Records from a data source
········

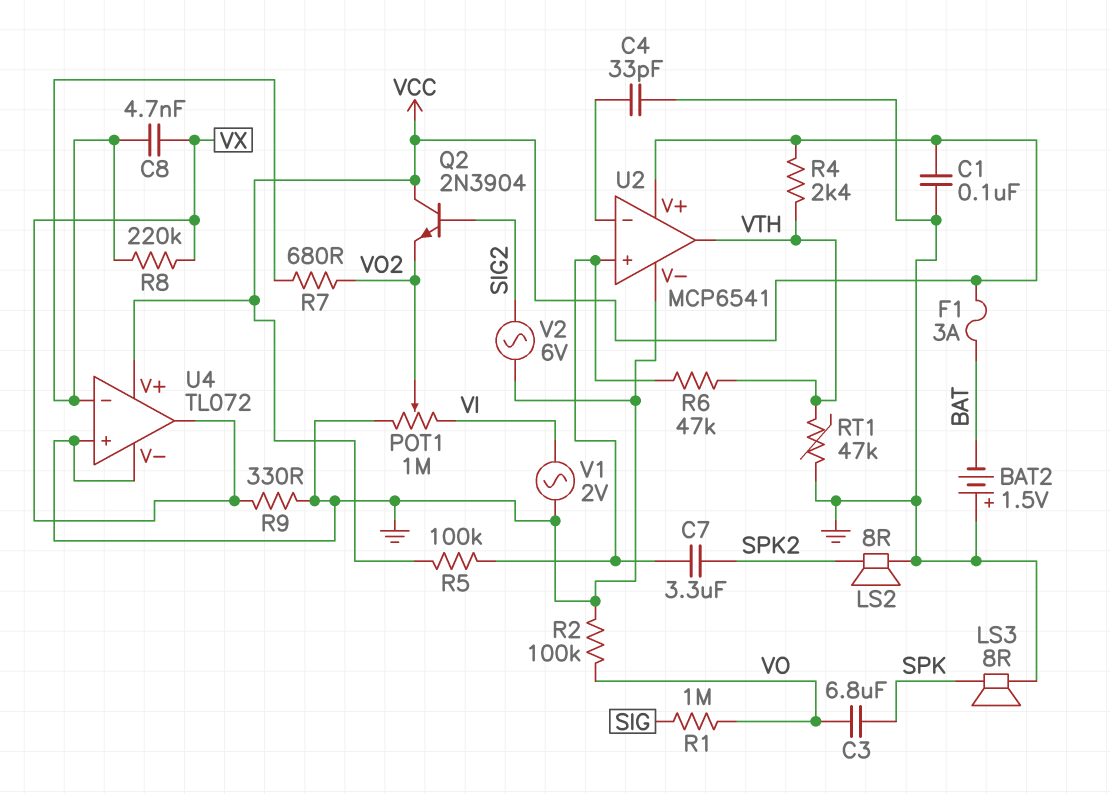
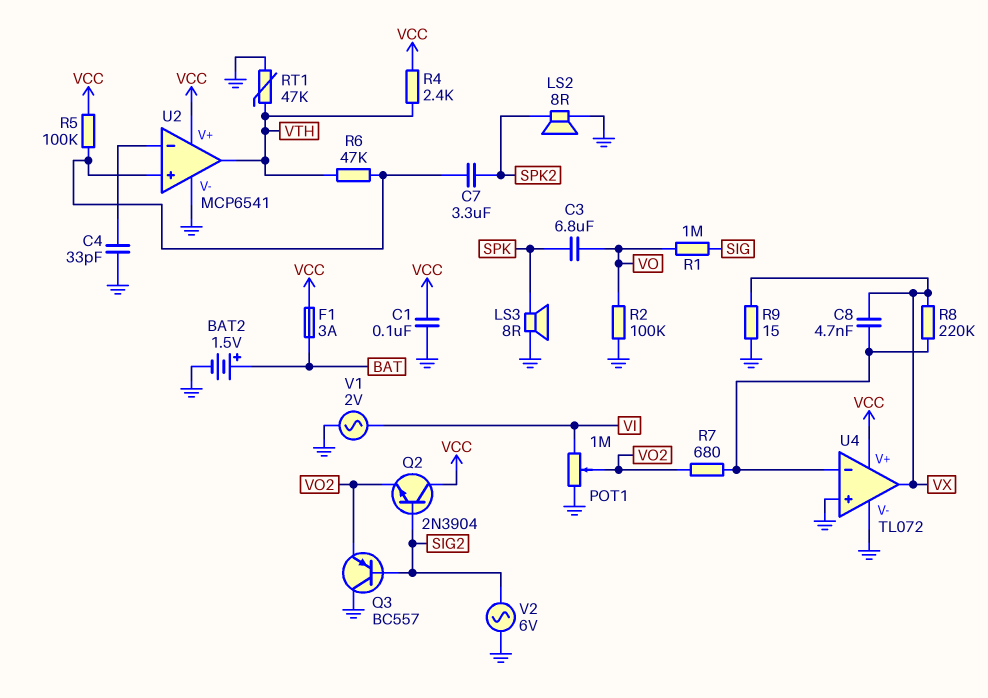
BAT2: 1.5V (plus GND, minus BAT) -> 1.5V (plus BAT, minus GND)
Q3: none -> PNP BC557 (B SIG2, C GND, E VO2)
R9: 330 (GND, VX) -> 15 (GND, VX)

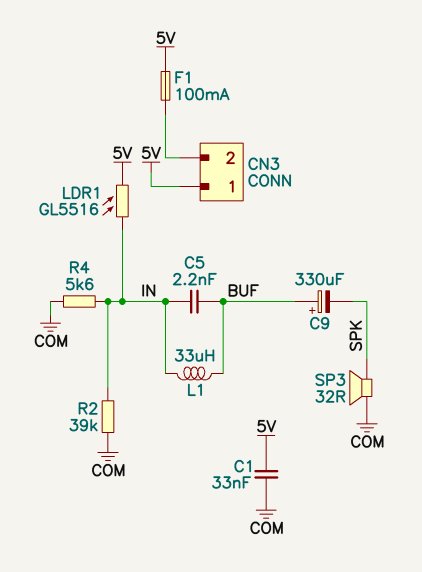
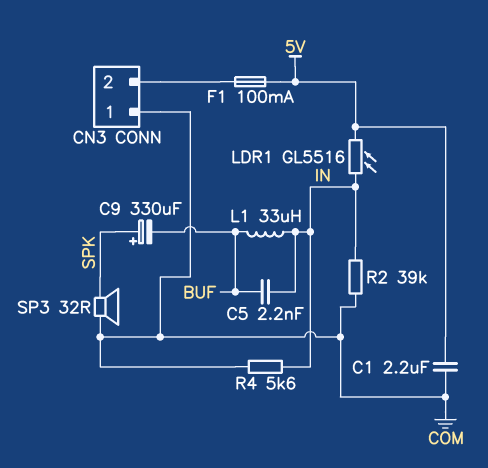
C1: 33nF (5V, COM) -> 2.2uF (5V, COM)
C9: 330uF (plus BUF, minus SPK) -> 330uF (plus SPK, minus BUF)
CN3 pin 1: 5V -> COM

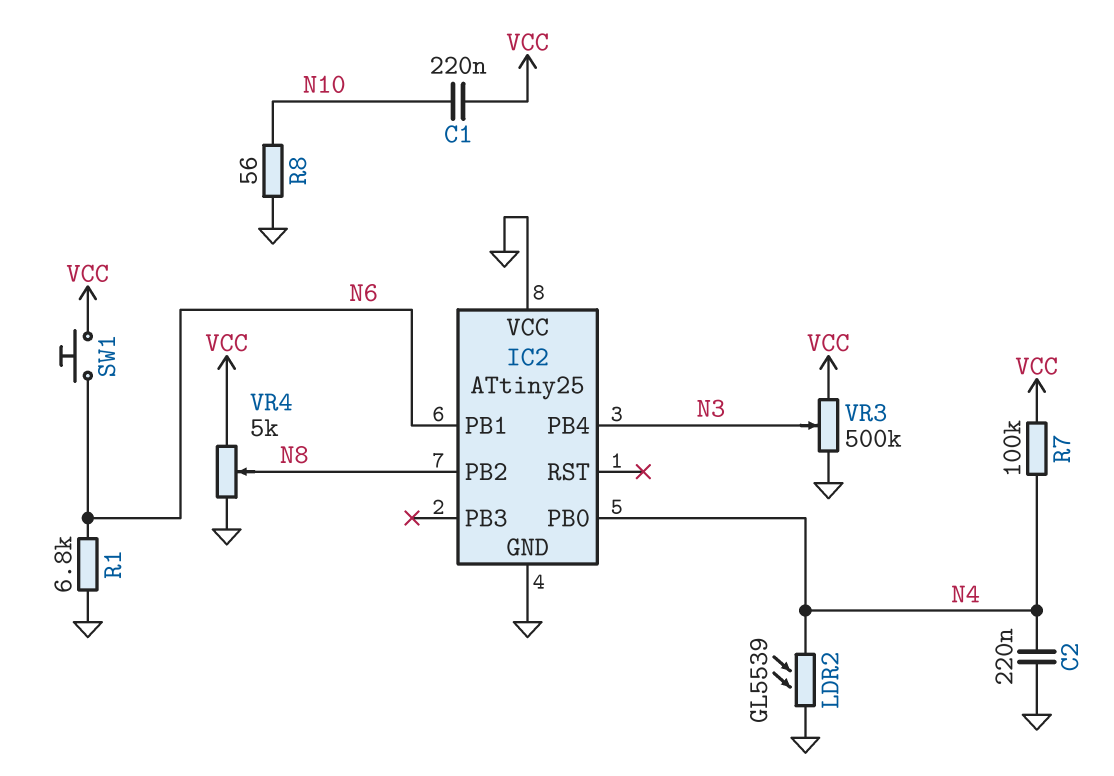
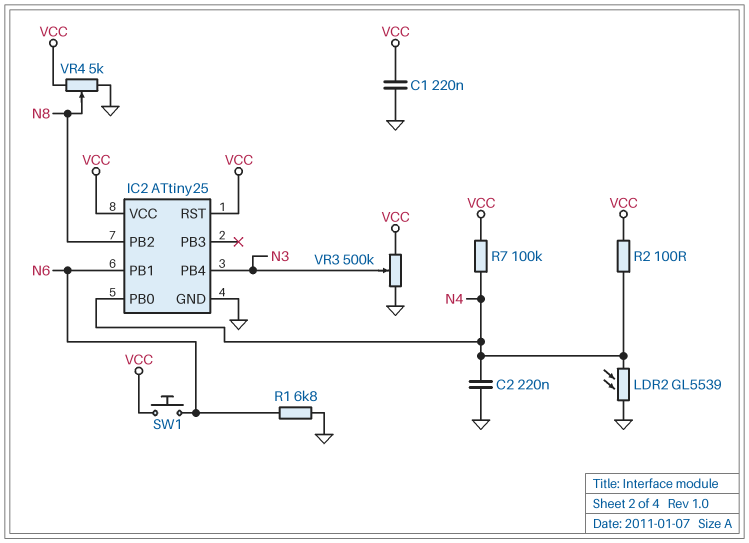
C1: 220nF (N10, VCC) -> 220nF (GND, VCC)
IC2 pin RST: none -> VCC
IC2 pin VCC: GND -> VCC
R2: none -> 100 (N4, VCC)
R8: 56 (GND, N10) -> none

········

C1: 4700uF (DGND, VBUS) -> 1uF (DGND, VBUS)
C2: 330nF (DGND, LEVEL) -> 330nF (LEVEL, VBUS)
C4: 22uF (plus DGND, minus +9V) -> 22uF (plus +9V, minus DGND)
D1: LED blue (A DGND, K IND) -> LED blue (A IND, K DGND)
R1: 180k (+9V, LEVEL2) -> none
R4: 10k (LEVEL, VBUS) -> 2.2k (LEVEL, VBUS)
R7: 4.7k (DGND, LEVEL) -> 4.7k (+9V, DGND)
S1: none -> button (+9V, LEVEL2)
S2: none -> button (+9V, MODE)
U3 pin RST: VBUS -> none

········

**What is being asked**
Which lines of the records hold the string "button"? Copy each one.

**Output of the task**
S1: none -> button (+9V, LEVEL2)
S2: none -> button (+9V, MODE)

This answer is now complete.